*** Opening Data segment ***

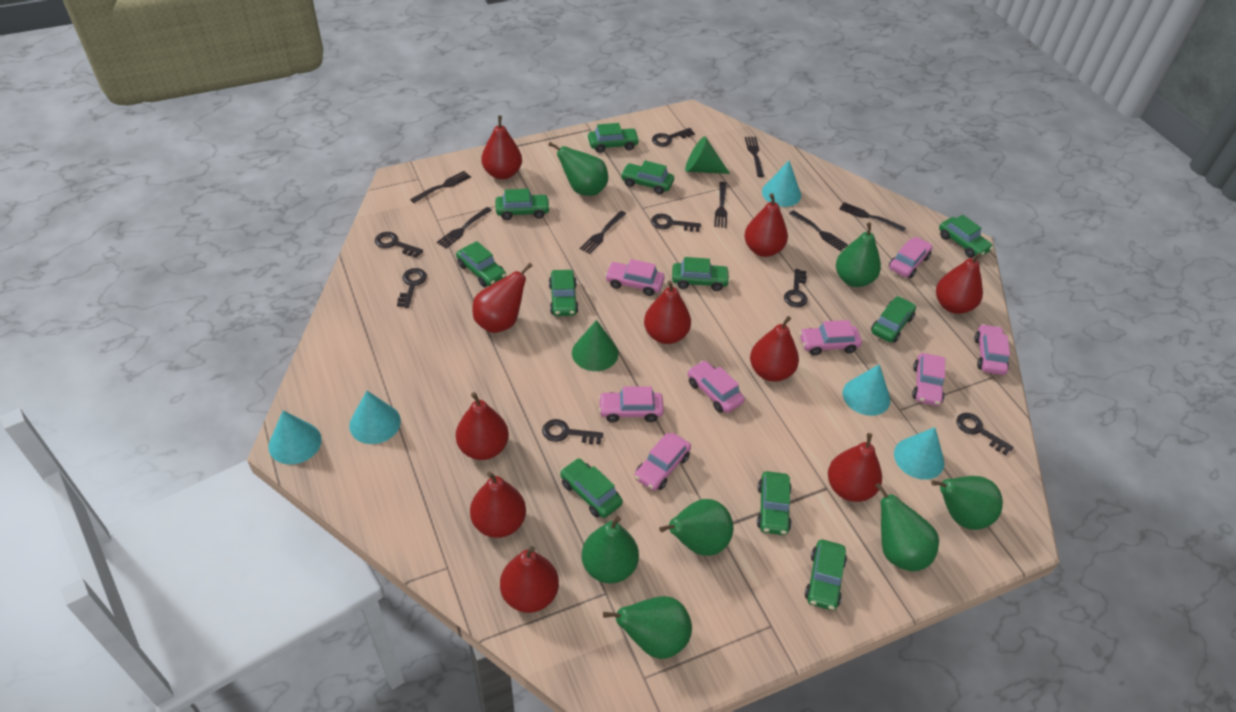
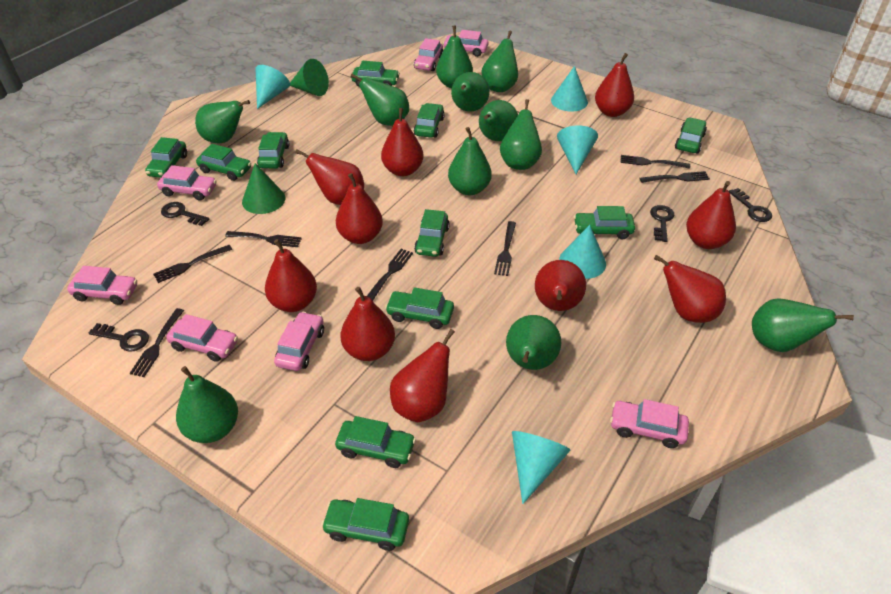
black key: 7 -> 4
green pear: 7 -> 11
pink car: 8 -> 7

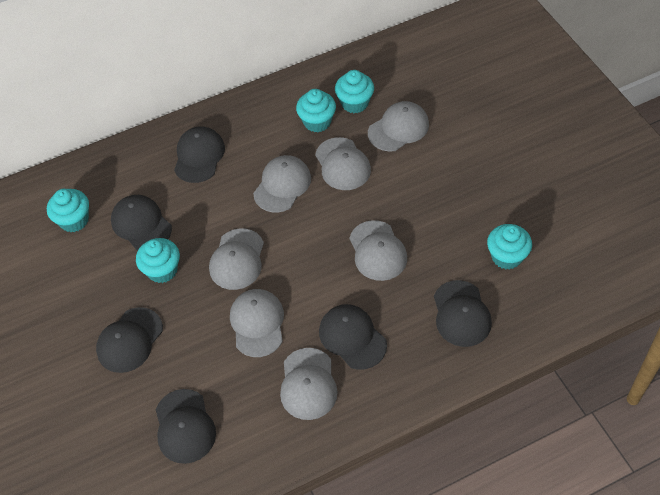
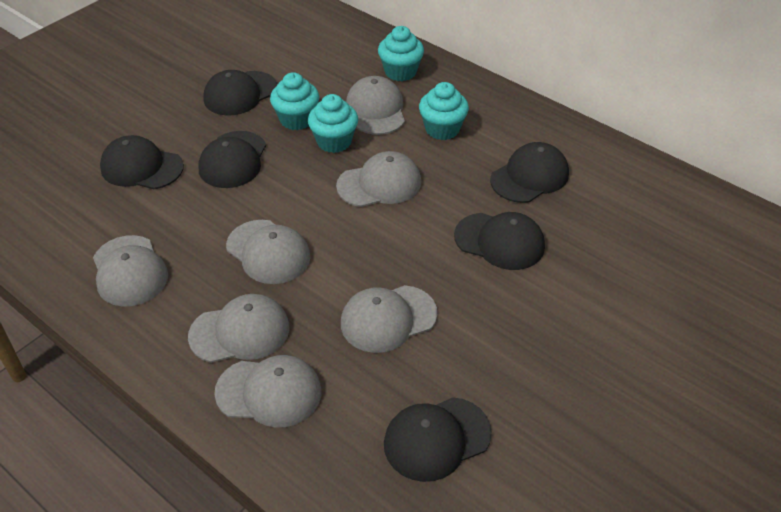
turquoise cupcake: 5 -> 4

*** Closing Data segment ***

- _What needs to be done_
Leave the images out. Set down all of the material above exactly.

- _Response area_
black key: 7 -> 4
green pear: 7 -> 11
pink car: 8 -> 7

turquoise cupcake: 5 -> 4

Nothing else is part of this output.